- **EXERCISE OBJECTIVE**
Would you reproduce all of the entries exactly?

(Coordinate-based object records)
········

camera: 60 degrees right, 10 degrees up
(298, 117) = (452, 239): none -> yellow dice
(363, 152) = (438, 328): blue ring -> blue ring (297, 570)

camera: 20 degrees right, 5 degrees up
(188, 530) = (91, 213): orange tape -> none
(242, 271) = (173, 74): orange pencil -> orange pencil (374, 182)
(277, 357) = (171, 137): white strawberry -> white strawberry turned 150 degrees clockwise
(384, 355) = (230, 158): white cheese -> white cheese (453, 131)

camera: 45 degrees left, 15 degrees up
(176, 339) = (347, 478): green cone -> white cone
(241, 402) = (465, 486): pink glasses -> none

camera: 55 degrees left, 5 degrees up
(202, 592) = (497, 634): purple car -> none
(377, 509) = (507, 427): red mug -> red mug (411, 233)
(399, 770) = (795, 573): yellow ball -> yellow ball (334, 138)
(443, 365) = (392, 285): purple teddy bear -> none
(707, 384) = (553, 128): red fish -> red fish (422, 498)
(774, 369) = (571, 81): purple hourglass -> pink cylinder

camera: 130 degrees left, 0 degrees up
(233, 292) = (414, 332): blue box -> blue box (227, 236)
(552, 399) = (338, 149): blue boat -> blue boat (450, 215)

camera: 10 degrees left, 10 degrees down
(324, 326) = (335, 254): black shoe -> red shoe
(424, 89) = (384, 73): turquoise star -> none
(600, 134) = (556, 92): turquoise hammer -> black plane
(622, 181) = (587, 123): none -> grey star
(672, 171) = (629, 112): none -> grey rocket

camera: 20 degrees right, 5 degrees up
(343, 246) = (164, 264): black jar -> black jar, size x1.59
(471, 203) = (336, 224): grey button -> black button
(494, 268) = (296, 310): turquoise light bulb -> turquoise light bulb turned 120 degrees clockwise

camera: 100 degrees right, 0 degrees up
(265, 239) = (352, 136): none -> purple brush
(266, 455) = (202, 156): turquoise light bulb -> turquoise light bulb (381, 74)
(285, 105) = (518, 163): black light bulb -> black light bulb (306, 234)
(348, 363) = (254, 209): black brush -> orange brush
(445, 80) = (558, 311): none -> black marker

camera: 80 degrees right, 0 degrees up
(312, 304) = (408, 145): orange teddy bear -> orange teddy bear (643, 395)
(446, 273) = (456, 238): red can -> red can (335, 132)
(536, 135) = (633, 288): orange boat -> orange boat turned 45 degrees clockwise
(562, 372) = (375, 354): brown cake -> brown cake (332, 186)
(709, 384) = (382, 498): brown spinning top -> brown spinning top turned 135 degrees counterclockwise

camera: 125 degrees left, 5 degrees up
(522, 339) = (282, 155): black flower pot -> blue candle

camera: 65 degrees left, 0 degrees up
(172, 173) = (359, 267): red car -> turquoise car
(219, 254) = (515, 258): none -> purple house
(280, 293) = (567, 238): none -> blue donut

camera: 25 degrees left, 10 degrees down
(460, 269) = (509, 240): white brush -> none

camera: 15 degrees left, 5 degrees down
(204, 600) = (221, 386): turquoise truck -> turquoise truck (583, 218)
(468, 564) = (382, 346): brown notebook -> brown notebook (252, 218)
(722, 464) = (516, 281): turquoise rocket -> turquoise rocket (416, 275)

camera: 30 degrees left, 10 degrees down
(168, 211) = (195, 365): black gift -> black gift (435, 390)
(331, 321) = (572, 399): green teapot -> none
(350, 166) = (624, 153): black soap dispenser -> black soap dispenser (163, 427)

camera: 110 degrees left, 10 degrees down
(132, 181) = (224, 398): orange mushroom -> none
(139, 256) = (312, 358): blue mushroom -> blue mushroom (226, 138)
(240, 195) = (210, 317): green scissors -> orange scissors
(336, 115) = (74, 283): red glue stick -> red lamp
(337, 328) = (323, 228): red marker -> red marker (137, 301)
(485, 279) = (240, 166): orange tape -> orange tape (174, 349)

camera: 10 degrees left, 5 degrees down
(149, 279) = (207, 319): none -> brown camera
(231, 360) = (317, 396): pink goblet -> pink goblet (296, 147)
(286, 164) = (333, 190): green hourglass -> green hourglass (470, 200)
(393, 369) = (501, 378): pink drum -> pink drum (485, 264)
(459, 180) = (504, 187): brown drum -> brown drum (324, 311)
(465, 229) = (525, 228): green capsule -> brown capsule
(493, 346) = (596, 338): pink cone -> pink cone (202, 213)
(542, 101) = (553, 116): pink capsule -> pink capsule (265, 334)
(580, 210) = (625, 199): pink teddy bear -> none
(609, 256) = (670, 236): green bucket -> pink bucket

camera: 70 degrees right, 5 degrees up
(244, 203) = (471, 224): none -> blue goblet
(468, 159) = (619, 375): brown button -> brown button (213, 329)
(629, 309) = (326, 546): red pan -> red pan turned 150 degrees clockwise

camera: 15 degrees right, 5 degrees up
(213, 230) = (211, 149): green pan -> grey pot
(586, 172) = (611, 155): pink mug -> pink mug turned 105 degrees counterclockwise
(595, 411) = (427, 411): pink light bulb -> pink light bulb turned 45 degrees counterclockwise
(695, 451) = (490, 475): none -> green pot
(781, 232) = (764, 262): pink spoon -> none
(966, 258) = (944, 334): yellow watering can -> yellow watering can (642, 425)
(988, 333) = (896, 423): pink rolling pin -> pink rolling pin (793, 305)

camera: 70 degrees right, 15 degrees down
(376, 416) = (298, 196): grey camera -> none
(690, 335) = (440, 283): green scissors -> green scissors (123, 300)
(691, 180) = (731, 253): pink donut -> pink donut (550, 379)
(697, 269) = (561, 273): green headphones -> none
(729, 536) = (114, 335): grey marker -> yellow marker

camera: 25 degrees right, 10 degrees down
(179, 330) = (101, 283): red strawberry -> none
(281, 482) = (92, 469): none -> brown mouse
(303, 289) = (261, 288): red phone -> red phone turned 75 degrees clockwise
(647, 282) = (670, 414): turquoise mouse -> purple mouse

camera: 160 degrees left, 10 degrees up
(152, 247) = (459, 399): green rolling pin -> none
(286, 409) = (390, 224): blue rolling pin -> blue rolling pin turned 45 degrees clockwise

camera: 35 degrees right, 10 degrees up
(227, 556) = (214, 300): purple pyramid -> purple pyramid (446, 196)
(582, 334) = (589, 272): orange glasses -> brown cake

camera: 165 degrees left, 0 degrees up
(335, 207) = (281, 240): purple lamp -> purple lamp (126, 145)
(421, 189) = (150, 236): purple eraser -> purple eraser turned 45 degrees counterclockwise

········

- **THE COMPLETED TASK**
camera: 60 degrees right, 10 degrees up
(298, 117) = (452, 239): none -> yellow dice
(363, 152) = (438, 328): blue ring -> blue ring (297, 570)

camera: 20 degrees right, 5 degrees up
(188, 530) = (91, 213): orange tape -> none
(242, 271) = (173, 74): orange pencil -> orange pencil (374, 182)
(277, 357) = (171, 137): white strawberry -> white strawberry turned 150 degrees clockwise
(384, 355) = (230, 158): white cheese -> white cheese (453, 131)

camera: 45 degrees left, 15 degrees up
(176, 339) = (347, 478): green cone -> white cone
(241, 402) = (465, 486): pink glasses -> none

camera: 55 degrees left, 5 degrees up
(202, 592) = (497, 634): purple car -> none
(377, 509) = (507, 427): red mug -> red mug (411, 233)
(399, 770) = (795, 573): yellow ball -> yellow ball (334, 138)
(443, 365) = (392, 285): purple teddy bear -> none
(707, 384) = (553, 128): red fish -> red fish (422, 498)
(774, 369) = (571, 81): purple hourglass -> pink cylinder

camera: 130 degrees left, 0 degrees up
(233, 292) = (414, 332): blue box -> blue box (227, 236)
(552, 399) = (338, 149): blue boat -> blue boat (450, 215)

camera: 10 degrees left, 10 degrees down
(324, 326) = (335, 254): black shoe -> red shoe
(424, 89) = (384, 73): turquoise star -> none
(600, 134) = (556, 92): turquoise hammer -> black plane
(622, 181) = (587, 123): none -> grey star
(672, 171) = (629, 112): none -> grey rocket

camera: 20 degrees right, 5 degrees up
(343, 246) = (164, 264): black jar -> black jar, size x1.59
(471, 203) = (336, 224): grey button -> black button
(494, 268) = (296, 310): turquoise light bulb -> turquoise light bulb turned 120 degrees clockwise

camera: 100 degrees right, 0 degrees up
(265, 239) = (352, 136): none -> purple brush
(266, 455) = (202, 156): turquoise light bulb -> turquoise light bulb (381, 74)
(285, 105) = (518, 163): black light bulb -> black light bulb (306, 234)
(348, 363) = (254, 209): black brush -> orange brush
(445, 80) = (558, 311): none -> black marker

camera: 80 degrees right, 0 degrees up
(312, 304) = (408, 145): orange teddy bear -> orange teddy bear (643, 395)
(446, 273) = (456, 238): red can -> red can (335, 132)
(536, 135) = (633, 288): orange boat -> orange boat turned 45 degrees clockwise
(562, 372) = (375, 354): brown cake -> brown cake (332, 186)
(709, 384) = (382, 498): brown spinning top -> brown spinning top turned 135 degrees counterclockwise

camera: 125 degrees left, 5 degrees up
(522, 339) = (282, 155): black flower pot -> blue candle

camera: 65 degrees left, 0 degrees up
(172, 173) = (359, 267): red car -> turquoise car
(219, 254) = (515, 258): none -> purple house
(280, 293) = (567, 238): none -> blue donut

camera: 25 degrees left, 10 degrees down
(460, 269) = (509, 240): white brush -> none

camera: 15 degrees left, 5 degrees down
(204, 600) = (221, 386): turquoise truck -> turquoise truck (583, 218)
(468, 564) = (382, 346): brown notebook -> brown notebook (252, 218)
(722, 464) = (516, 281): turquoise rocket -> turquoise rocket (416, 275)

camera: 30 degrees left, 10 degrees down
(168, 211) = (195, 365): black gift -> black gift (435, 390)
(331, 321) = (572, 399): green teapot -> none
(350, 166) = (624, 153): black soap dispenser -> black soap dispenser (163, 427)

camera: 110 degrees left, 10 degrees down
(132, 181) = (224, 398): orange mushroom -> none
(139, 256) = (312, 358): blue mushroom -> blue mushroom (226, 138)
(240, 195) = (210, 317): green scissors -> orange scissors
(336, 115) = (74, 283): red glue stick -> red lamp
(337, 328) = (323, 228): red marker -> red marker (137, 301)
(485, 279) = (240, 166): orange tape -> orange tape (174, 349)

camera: 10 degrees left, 5 degrees down
(149, 279) = (207, 319): none -> brown camera
(231, 360) = (317, 396): pink goblet -> pink goblet (296, 147)
(286, 164) = (333, 190): green hourglass -> green hourglass (470, 200)
(393, 369) = (501, 378): pink drum -> pink drum (485, 264)
(459, 180) = (504, 187): brown drum -> brown drum (324, 311)
(465, 229) = (525, 228): green capsule -> brown capsule
(493, 346) = (596, 338): pink cone -> pink cone (202, 213)
(542, 101) = (553, 116): pink capsule -> pink capsule (265, 334)
(580, 210) = (625, 199): pink teddy bear -> none
(609, 256) = (670, 236): green bucket -> pink bucket

camera: 70 degrees right, 5 degrees up
(244, 203) = (471, 224): none -> blue goblet
(468, 159) = (619, 375): brown button -> brown button (213, 329)
(629, 309) = (326, 546): red pan -> red pan turned 150 degrees clockwise

camera: 15 degrees right, 5 degrees up
(213, 230) = (211, 149): green pan -> grey pot
(586, 172) = (611, 155): pink mug -> pink mug turned 105 degrees counterclockwise
(595, 411) = (427, 411): pink light bulb -> pink light bulb turned 45 degrees counterclockwise
(695, 451) = (490, 475): none -> green pot
(781, 232) = (764, 262): pink spoon -> none
(966, 258) = (944, 334): yellow watering can -> yellow watering can (642, 425)
(988, 333) = (896, 423): pink rolling pin -> pink rolling pin (793, 305)

camera: 70 degrees right, 15 degrees down
(376, 416) = (298, 196): grey camera -> none
(690, 335) = (440, 283): green scissors -> green scissors (123, 300)
(691, 180) = (731, 253): pink donut -> pink donut (550, 379)
(697, 269) = (561, 273): green headphones -> none
(729, 536) = (114, 335): grey marker -> yellow marker

camera: 25 degrees right, 10 degrees down
(179, 330) = (101, 283): red strawberry -> none
(281, 482) = (92, 469): none -> brown mouse
(303, 289) = (261, 288): red phone -> red phone turned 75 degrees clockwise
(647, 282) = (670, 414): turquoise mouse -> purple mouse

camera: 160 degrees left, 10 degrees up
(152, 247) = (459, 399): green rolling pin -> none
(286, 409) = (390, 224): blue rolling pin -> blue rolling pin turned 45 degrees clockwise

camera: 35 degrees right, 10 degrees up
(227, 556) = (214, 300): purple pyramid -> purple pyramid (446, 196)
(582, 334) = (589, 272): orange glasses -> brown cake

camera: 165 degrees left, 0 degrees up
(335, 207) = (281, 240): purple lamp -> purple lamp (126, 145)
(421, 189) = (150, 236): purple eraser -> purple eraser turned 45 degrees counterclockwise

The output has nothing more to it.